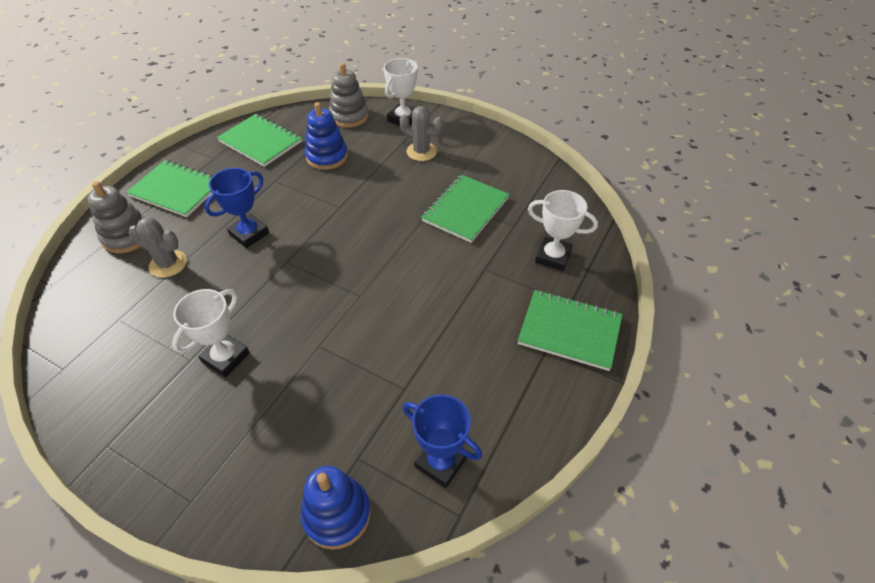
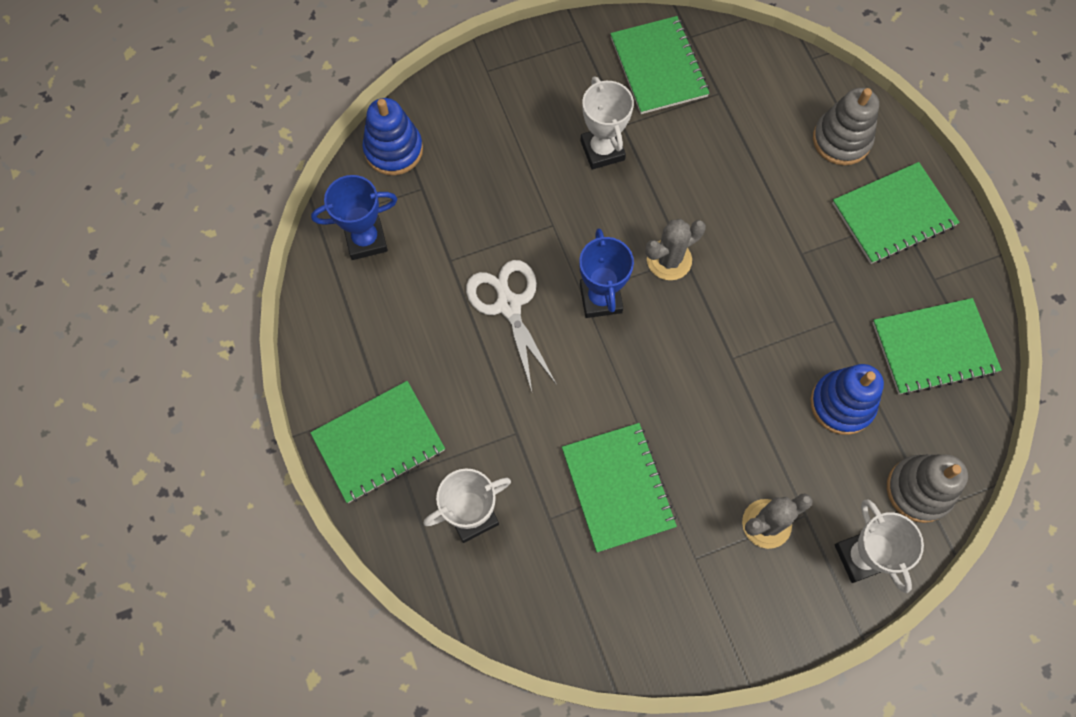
camera: 130 degrees right, 20 degrees up
(111, 371) = (658, 67): none -> green notebook
(168, 264) = (766, 157): grey cactus -> grey cactus (669, 260)
(249, 234) = (756, 247): blue trophy -> blue trophy (600, 298)
(406, 328) = (508, 305): none -> white scissors

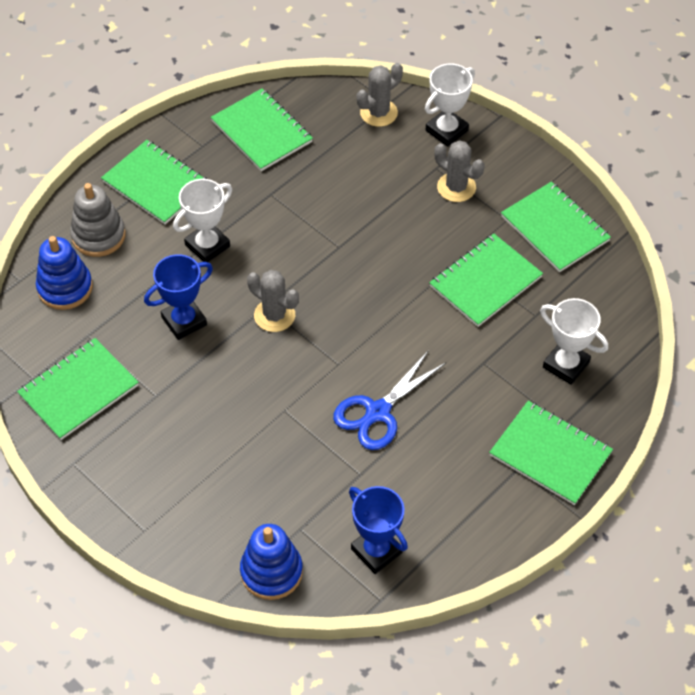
camera: 115 degrees left, 15 degrees down
(508, 305) = (378, 412): white scissors -> blue scissors
(600, 298) = (335, 349): blue trophy -> blue trophy (184, 321)
(602, 150) = (190, 401): white trophy -> white trophy (207, 246)
(658, 606) = (554, 229): none -> green notebook
(842, 404) = (338, 171): blue stacking toy -> blue stacking toy (65, 288)
(919, 490) = (378, 113): grey stacking toy -> grey cactus

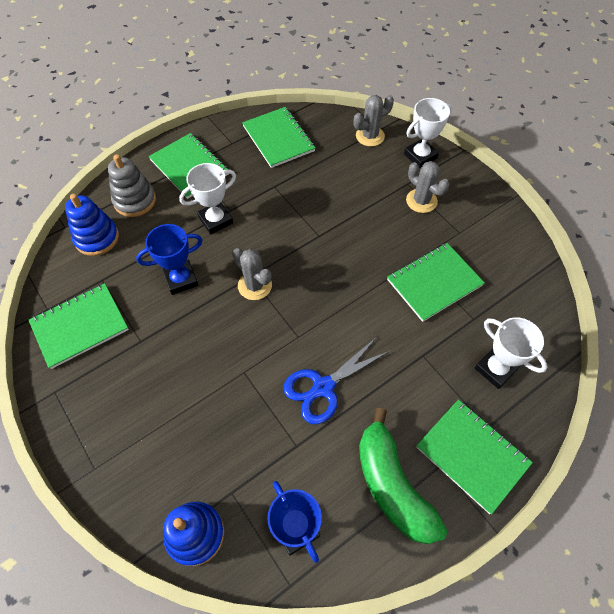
camera: 10 degrees right, 5 degrees up
(470, 495) = (392, 485): none -> green banana
(554, 229) = (498, 246): green notebook -> none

**TASK BRIEF**
Leave the pictures out. Transcribe exactly the lines from the one with "(249, 234) = (756, 247): blue" through the end of the records.

**YOUR SOLUTION**
(249, 234) = (756, 247): blue trophy -> blue trophy (600, 298)
(406, 328) = (508, 305): none -> white scissors

camera: 115 degrees left, 15 degrees down
(508, 305) = (378, 412): white scissors -> blue scissors
(600, 298) = (335, 349): blue trophy -> blue trophy (184, 321)
(602, 150) = (190, 401): white trophy -> white trophy (207, 246)
(658, 606) = (554, 229): none -> green notebook
(842, 404) = (338, 171): blue stacking toy -> blue stacking toy (65, 288)
(919, 490) = (378, 113): grey stacking toy -> grey cactus

camera: 10 degrees right, 5 degrees up
(470, 495) = (392, 485): none -> green banana
(554, 229) = (498, 246): green notebook -> none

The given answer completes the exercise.